Exercise aim ▸ Begin at the line containing "black line: moved 3 px down" in the records below, end at the line containing "blue arrow: moved", and retype each line in that span exactly. No other line and no image should appear.

● ● ● ● ● ● ●

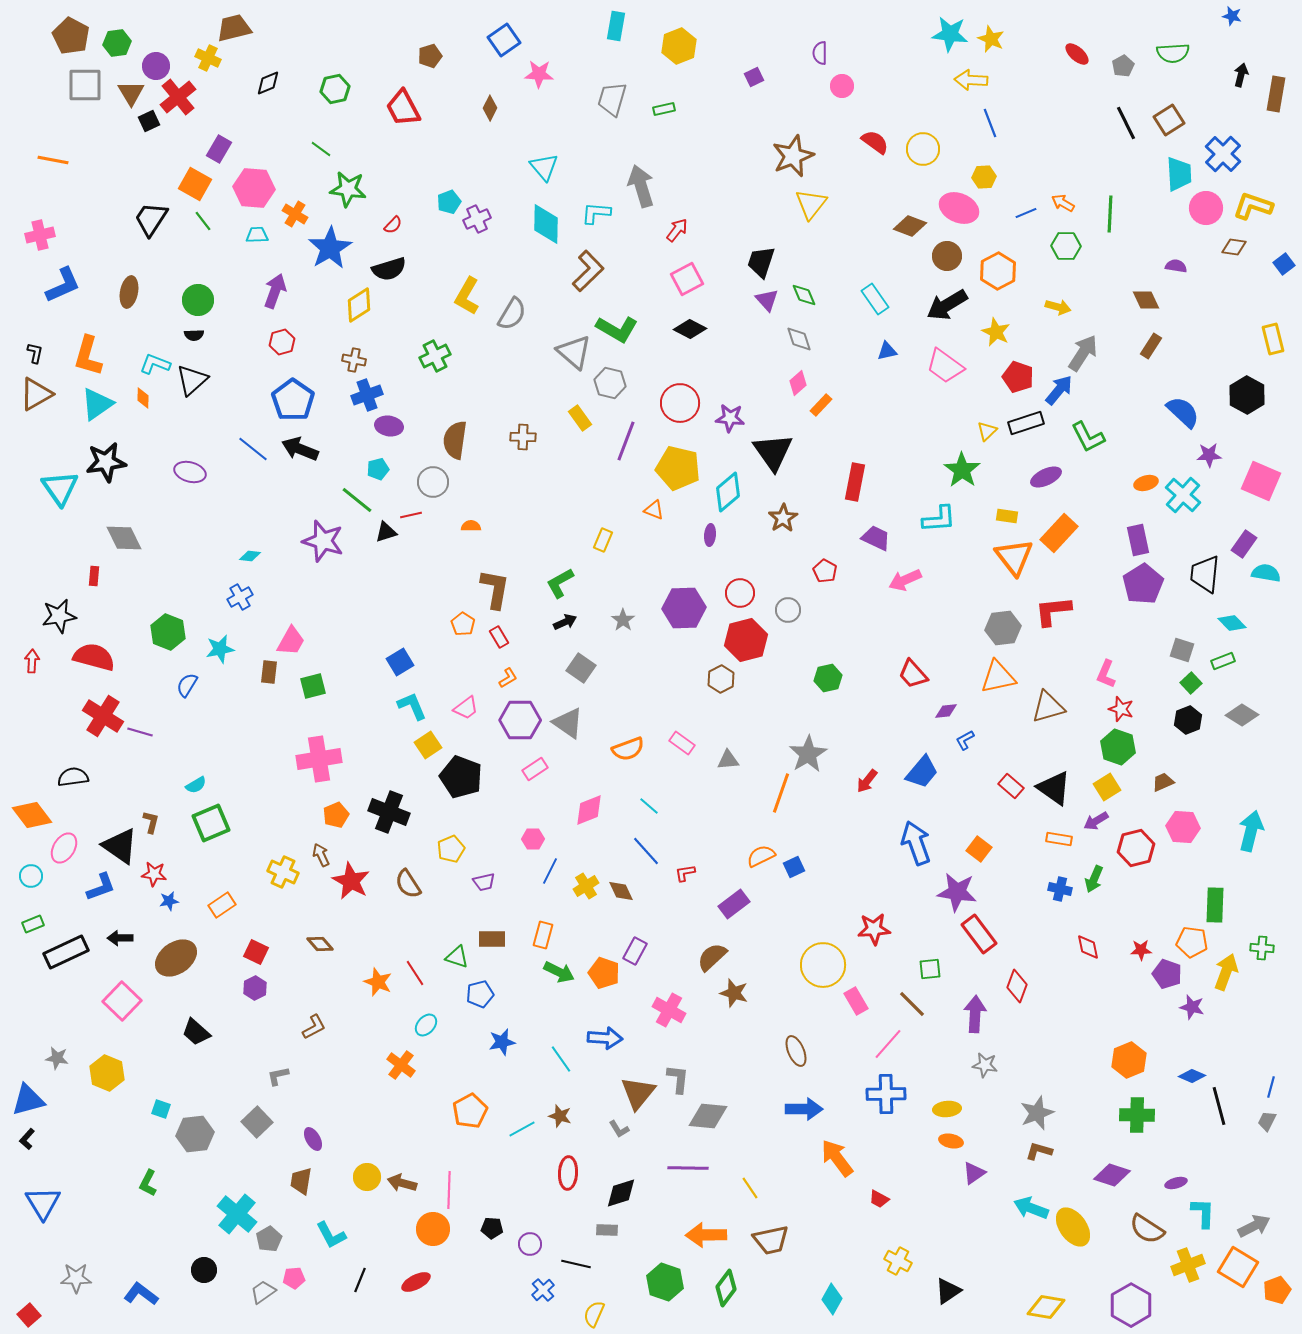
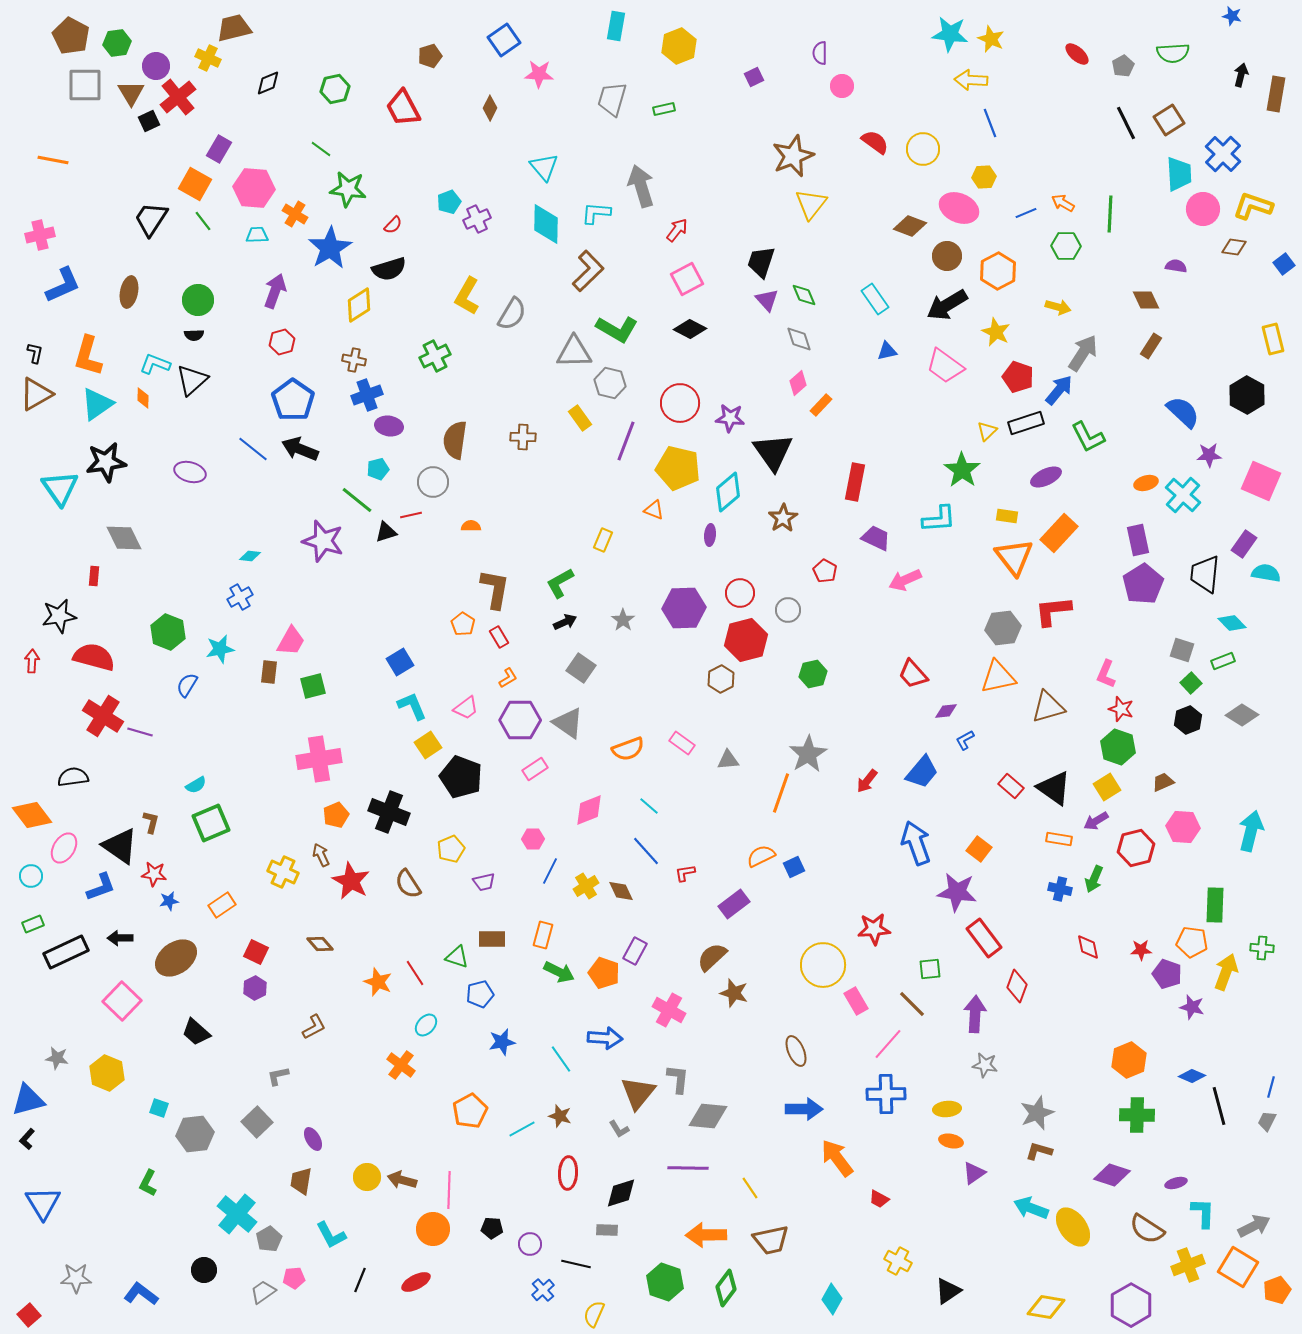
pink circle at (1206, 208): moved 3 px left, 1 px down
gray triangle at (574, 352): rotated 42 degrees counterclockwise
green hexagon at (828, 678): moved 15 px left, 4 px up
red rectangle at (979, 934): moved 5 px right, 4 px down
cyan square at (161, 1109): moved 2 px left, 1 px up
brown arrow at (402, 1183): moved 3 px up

● ● ● ● ● ● ●

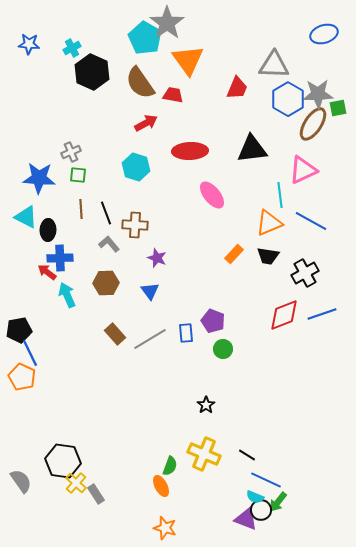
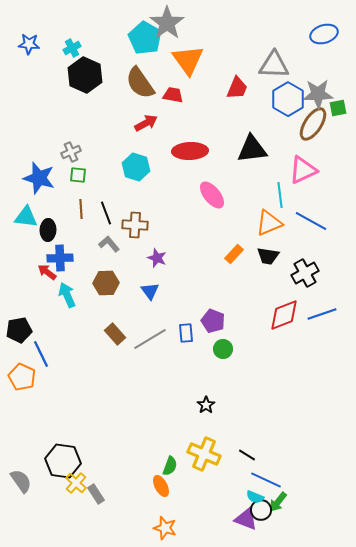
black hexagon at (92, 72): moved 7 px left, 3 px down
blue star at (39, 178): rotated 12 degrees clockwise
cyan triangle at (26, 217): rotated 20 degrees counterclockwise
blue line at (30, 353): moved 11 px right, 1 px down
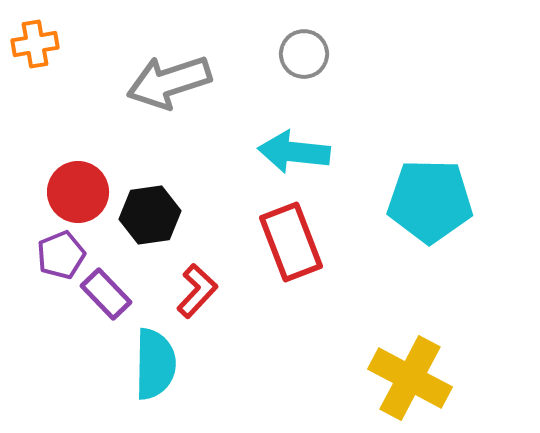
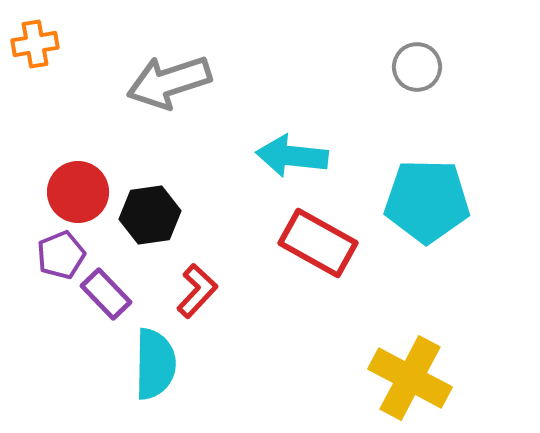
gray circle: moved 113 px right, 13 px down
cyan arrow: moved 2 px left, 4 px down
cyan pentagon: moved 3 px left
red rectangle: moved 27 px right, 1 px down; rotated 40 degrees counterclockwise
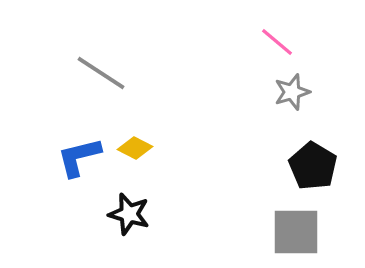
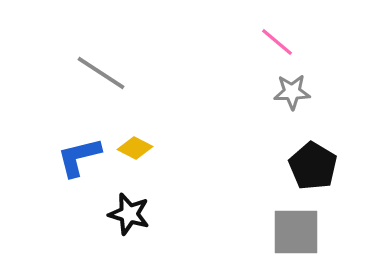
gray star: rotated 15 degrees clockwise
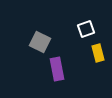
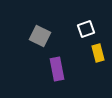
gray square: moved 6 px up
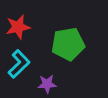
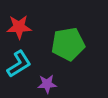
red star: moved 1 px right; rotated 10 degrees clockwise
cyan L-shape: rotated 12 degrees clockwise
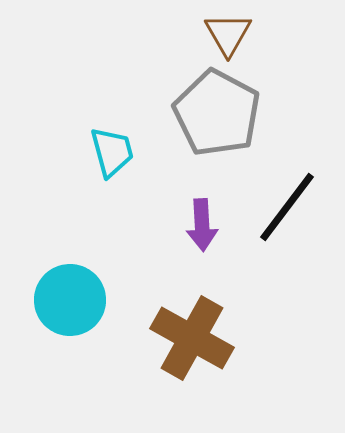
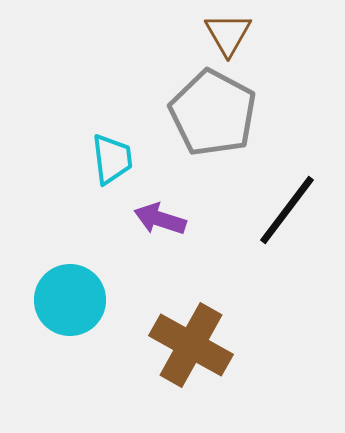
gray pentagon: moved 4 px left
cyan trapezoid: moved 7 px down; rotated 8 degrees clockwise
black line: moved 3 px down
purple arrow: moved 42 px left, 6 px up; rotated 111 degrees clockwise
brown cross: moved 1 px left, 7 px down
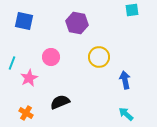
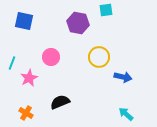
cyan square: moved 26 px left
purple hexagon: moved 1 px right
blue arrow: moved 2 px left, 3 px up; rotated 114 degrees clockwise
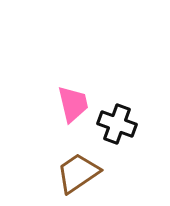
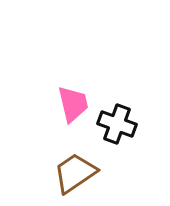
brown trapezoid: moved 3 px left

● ● ● ● ● ● ●

Answer to this problem ▸
black line: moved 3 px down
purple arrow: moved 42 px left, 6 px up; rotated 111 degrees clockwise
brown cross: moved 1 px left, 7 px down
cyan square: moved 26 px left
purple hexagon: moved 1 px right
blue arrow: moved 2 px left, 3 px up; rotated 114 degrees clockwise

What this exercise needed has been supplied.